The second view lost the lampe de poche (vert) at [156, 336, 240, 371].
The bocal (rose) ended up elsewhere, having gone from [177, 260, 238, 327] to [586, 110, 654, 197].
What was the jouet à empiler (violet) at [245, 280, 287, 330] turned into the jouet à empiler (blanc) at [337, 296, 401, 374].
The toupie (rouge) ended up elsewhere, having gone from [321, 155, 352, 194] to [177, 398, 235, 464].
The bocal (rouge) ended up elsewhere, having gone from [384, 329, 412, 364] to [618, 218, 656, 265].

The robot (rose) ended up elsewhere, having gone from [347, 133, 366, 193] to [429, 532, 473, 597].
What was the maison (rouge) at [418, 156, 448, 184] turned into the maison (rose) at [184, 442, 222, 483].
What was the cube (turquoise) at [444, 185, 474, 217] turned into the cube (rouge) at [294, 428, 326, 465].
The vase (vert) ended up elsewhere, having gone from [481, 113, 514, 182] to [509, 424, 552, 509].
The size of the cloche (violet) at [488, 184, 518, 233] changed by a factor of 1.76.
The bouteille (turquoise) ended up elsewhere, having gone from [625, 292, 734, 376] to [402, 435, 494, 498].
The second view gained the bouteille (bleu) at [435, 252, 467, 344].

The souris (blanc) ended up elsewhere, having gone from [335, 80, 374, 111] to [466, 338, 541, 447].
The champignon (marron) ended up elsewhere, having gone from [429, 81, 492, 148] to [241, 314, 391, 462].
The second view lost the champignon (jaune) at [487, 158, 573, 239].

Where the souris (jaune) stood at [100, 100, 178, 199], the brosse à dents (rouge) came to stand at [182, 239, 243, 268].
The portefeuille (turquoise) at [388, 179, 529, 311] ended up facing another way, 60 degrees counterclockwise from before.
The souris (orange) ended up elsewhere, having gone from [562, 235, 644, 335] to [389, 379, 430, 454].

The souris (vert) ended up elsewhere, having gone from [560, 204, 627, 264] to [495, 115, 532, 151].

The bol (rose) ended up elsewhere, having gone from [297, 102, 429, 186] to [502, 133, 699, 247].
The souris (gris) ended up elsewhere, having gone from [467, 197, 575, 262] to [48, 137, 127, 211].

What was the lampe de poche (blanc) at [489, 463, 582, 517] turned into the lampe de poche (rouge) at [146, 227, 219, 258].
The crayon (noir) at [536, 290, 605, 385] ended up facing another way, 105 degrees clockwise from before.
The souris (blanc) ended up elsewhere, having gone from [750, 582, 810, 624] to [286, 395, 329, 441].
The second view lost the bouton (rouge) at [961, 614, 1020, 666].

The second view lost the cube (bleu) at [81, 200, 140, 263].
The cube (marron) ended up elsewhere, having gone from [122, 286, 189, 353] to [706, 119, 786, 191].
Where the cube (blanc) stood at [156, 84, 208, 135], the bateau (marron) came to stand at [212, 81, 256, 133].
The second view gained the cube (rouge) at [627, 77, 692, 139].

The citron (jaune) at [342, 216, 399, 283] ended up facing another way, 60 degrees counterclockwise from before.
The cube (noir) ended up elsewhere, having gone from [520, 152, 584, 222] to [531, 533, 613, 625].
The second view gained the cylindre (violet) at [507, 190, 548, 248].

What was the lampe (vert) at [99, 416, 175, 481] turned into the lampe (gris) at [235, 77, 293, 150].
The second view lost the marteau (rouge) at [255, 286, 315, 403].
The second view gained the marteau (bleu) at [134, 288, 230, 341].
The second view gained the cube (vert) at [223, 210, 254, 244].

☆ ☆ ☆ ☆ ☆

Return the span of lines in the data above that opens at the line with "The bocal (rose)" and closes at the line with "The toupie (rouge)", exactly, ends included, nothing else.

The bocal (rose) ended up elsewhere, having gone from [177, 260, 238, 327] to [586, 110, 654, 197].
What was the jouet à empiler (violet) at [245, 280, 287, 330] turned into the jouet à empiler (blanc) at [337, 296, 401, 374].
The toupie (rouge) ended up elsewhere, having gone from [321, 155, 352, 194] to [177, 398, 235, 464].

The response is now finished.